>>>>

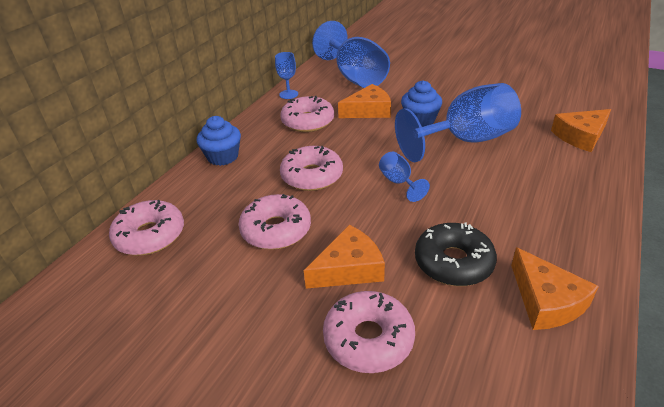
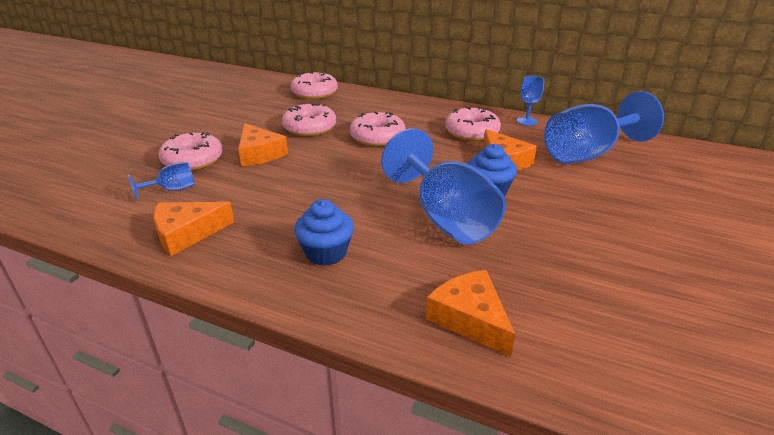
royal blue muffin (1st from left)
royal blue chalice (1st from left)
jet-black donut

<<<<

▶ _How to complete this task_: List every line above containing the word "blue".

▶ _Your response_:
royal blue muffin (1st from left)
royal blue chalice (1st from left)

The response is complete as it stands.